* **Directions for this task**
Scan the listing below. Return every line containing the string "gray".

* **Material for this task**
..............................
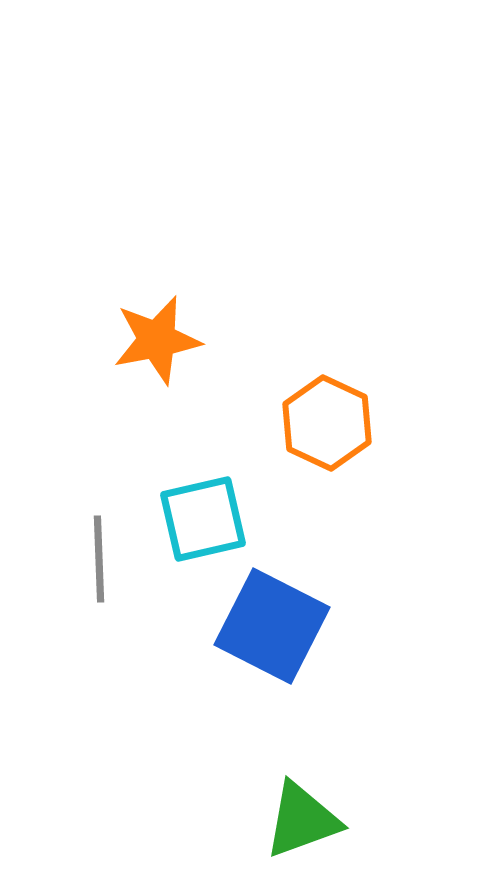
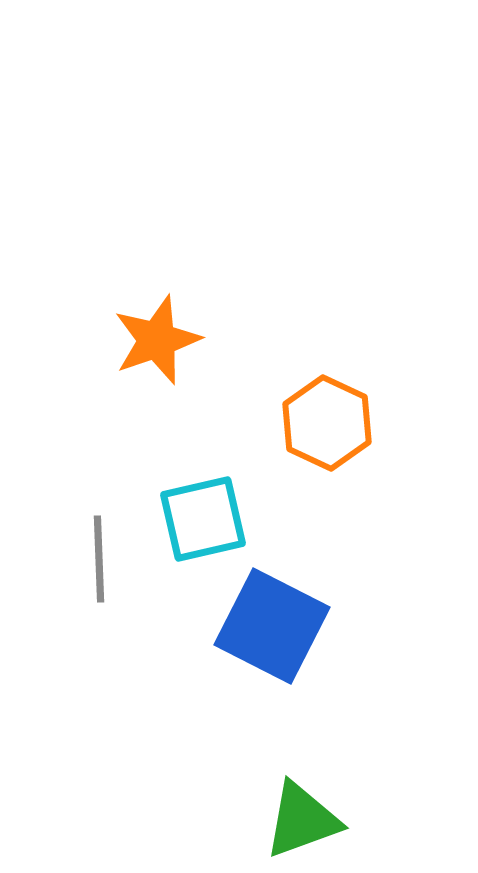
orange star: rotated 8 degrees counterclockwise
..............................
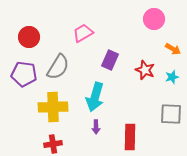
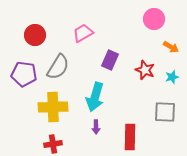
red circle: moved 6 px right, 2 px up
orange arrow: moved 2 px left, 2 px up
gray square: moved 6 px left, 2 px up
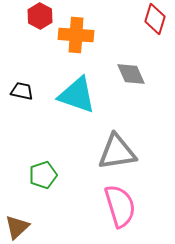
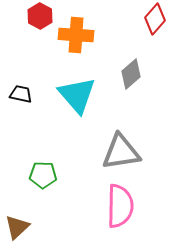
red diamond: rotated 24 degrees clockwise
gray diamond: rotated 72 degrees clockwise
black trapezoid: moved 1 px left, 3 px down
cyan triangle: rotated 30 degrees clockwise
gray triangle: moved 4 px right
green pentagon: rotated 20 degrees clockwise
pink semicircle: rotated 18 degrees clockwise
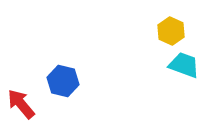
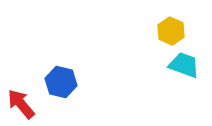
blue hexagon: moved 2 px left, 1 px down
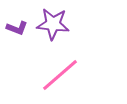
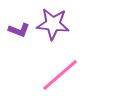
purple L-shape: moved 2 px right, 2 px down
..............................
* **Solution for this exercise**
gray square: moved 6 px left, 2 px up
gray diamond: rotated 72 degrees clockwise
gray triangle: moved 4 px right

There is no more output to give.